ABOUT THIS TASK: Give back exactly the line containing "tan slope E7:F8 level 1 top 7" together with all the lines after it, ending at the final line below.

◆ ◆ ◆ ◆ ◆ ◆ ◆

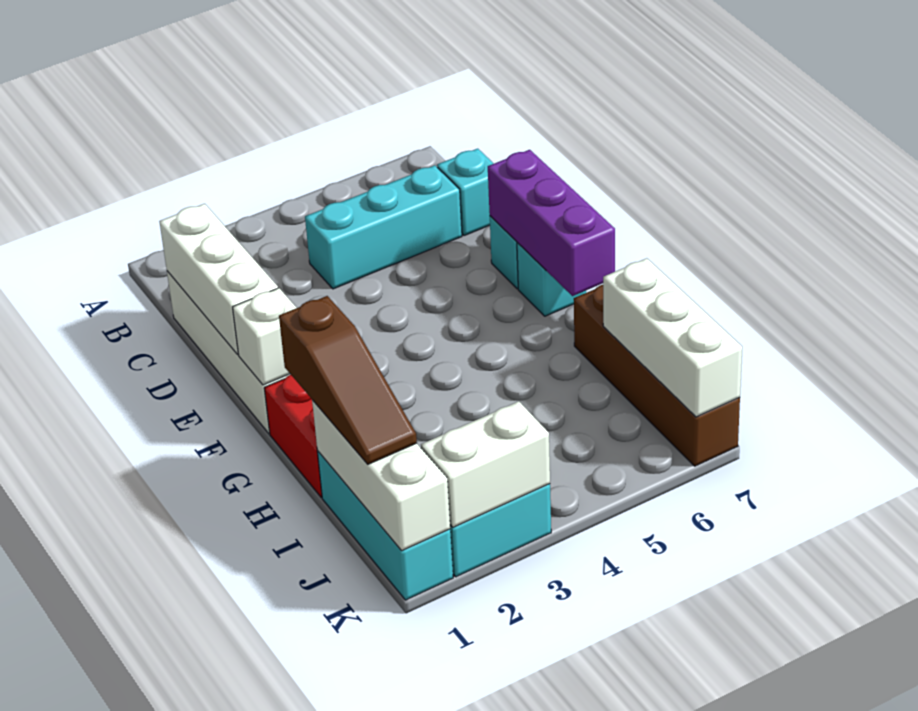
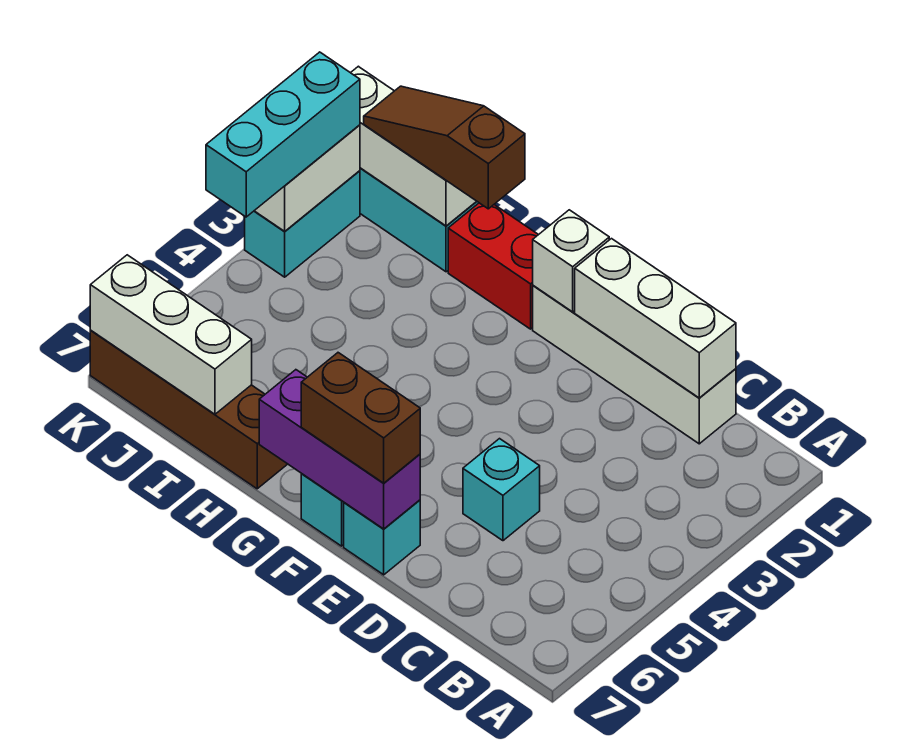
cyan brick C4:C6 level 1 -> cyan brick K2:K4 level 3
cyan brick C7 level 1 -> cyan brick D5 level 1
none -> brown brick E7:F7 level 3

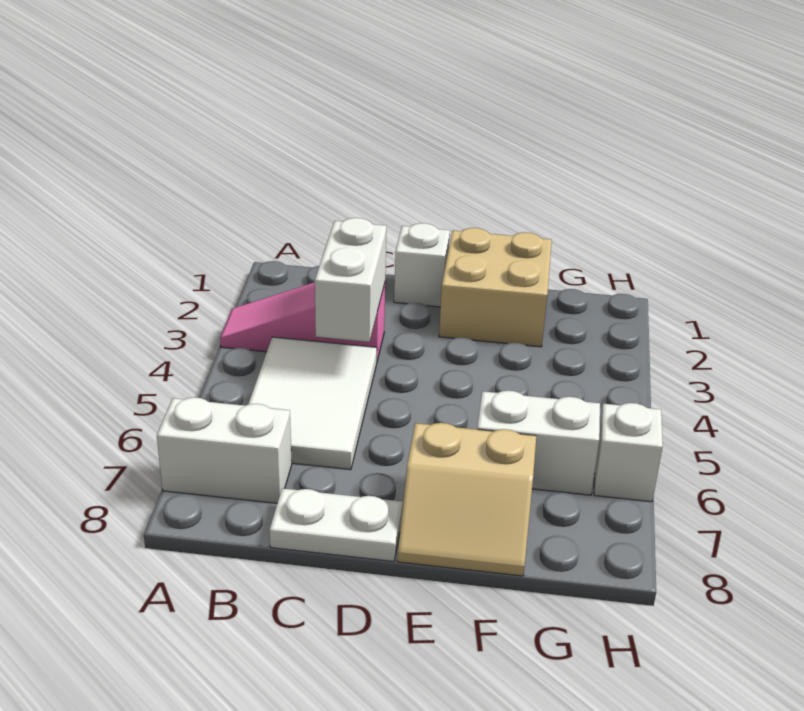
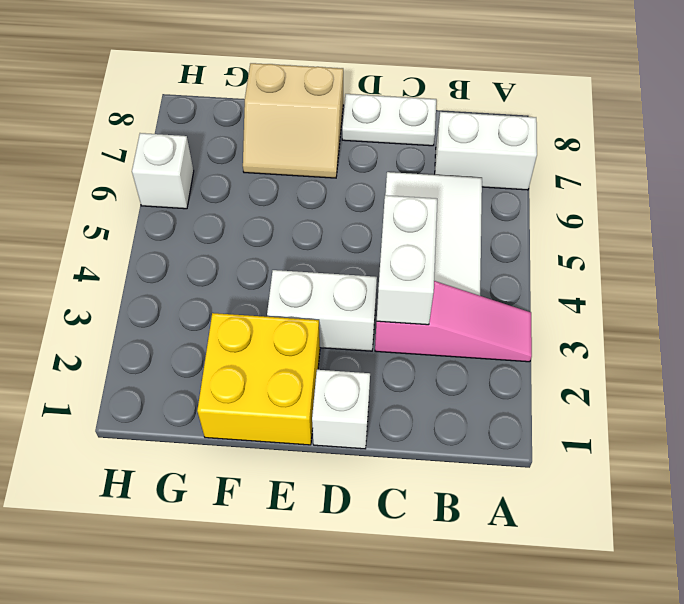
tan brick E1:F2 level 1 -> yellow brick E1:F2 level 1
tan slope E7:F8 level 1 top 7 -> tan slope E7:F8 level 1 top 8
white brick F6:G6 level 1 -> white brick D3:E3 level 1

◆ ◆ ◆ ◆ ◆ ◆ ◆

RESPONSE:
tan slope E7:F8 level 1 top 7 -> tan slope E7:F8 level 1 top 8
white brick F6:G6 level 1 -> white brick D3:E3 level 1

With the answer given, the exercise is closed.